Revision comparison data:

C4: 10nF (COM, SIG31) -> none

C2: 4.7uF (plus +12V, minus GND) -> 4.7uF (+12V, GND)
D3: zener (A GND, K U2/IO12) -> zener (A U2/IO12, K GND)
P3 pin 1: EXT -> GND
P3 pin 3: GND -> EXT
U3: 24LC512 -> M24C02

Goal of the exercise
Reproduce the records word for word.

Response
C4: 10nF (COM, SIG31) -> none

C2: 4.7uF (plus +12V, minus GND) -> 4.7uF (+12V, GND)
D3: zener (A GND, K U2/IO12) -> zener (A U2/IO12, K GND)
P3 pin 1: EXT -> GND
P3 pin 3: GND -> EXT
U3: 24LC512 -> M24C02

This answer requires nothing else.